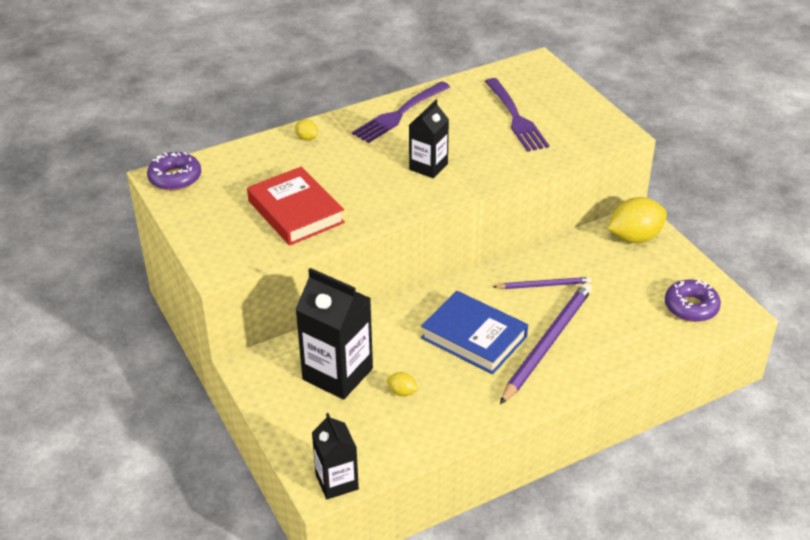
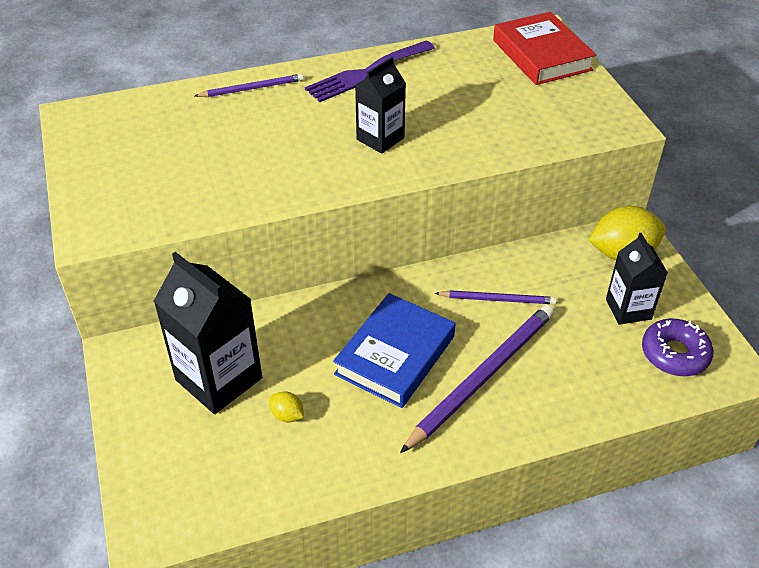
camera: 10 degrees right, 5 degrees up
(175, 178) = (87, 117): purple donut -> none
(295, 212) = (206, 175): red book -> red book (541, 55)
(307, 138) = (252, 88): yellow lemon -> purple pencil
(337, 482) = (168, 528): black carton -> black carton (628, 309)
(474, 337) = (395, 355): blue book -> blue book turned 75 degrees clockwise
(515, 117) = (501, 91): purple fork -> none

------------------------------

**Your instructions**
An exact repetition of all the records above is required, excluding the pictures.

**Answer space**
camera: 10 degrees right, 5 degrees up
(175, 178) = (87, 117): purple donut -> none
(295, 212) = (206, 175): red book -> red book (541, 55)
(307, 138) = (252, 88): yellow lemon -> purple pencil
(337, 482) = (168, 528): black carton -> black carton (628, 309)
(474, 337) = (395, 355): blue book -> blue book turned 75 degrees clockwise
(515, 117) = (501, 91): purple fork -> none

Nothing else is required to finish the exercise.